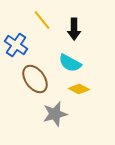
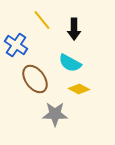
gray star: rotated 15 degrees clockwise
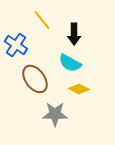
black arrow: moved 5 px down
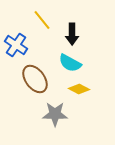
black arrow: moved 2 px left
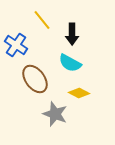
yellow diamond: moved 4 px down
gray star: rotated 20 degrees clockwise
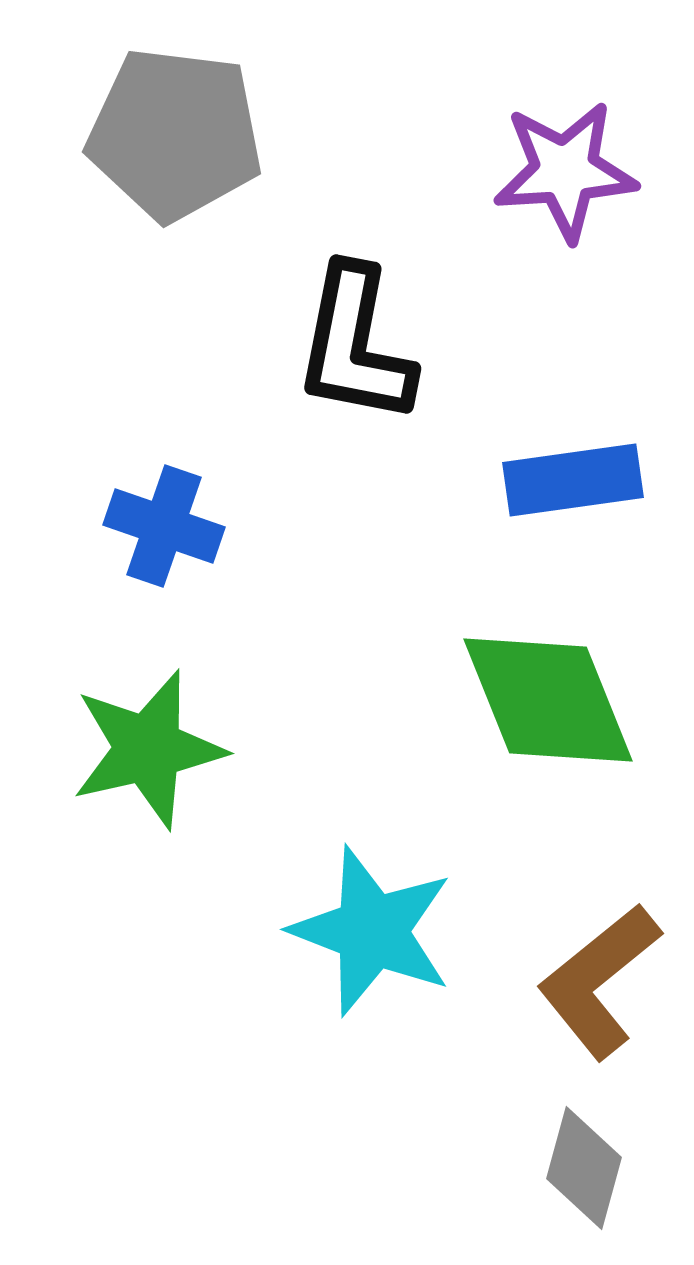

* _The request_: Please rewrite the stretch of entries from the line containing "black arrow: moved 2 px left" through the end of the entries, swapping "yellow" for "orange" and keeping everything else unchanged. Leave the pictures out of your answer.

* _Task solution_:
black arrow: moved 2 px left
orange diamond: moved 4 px down
gray star: rotated 20 degrees clockwise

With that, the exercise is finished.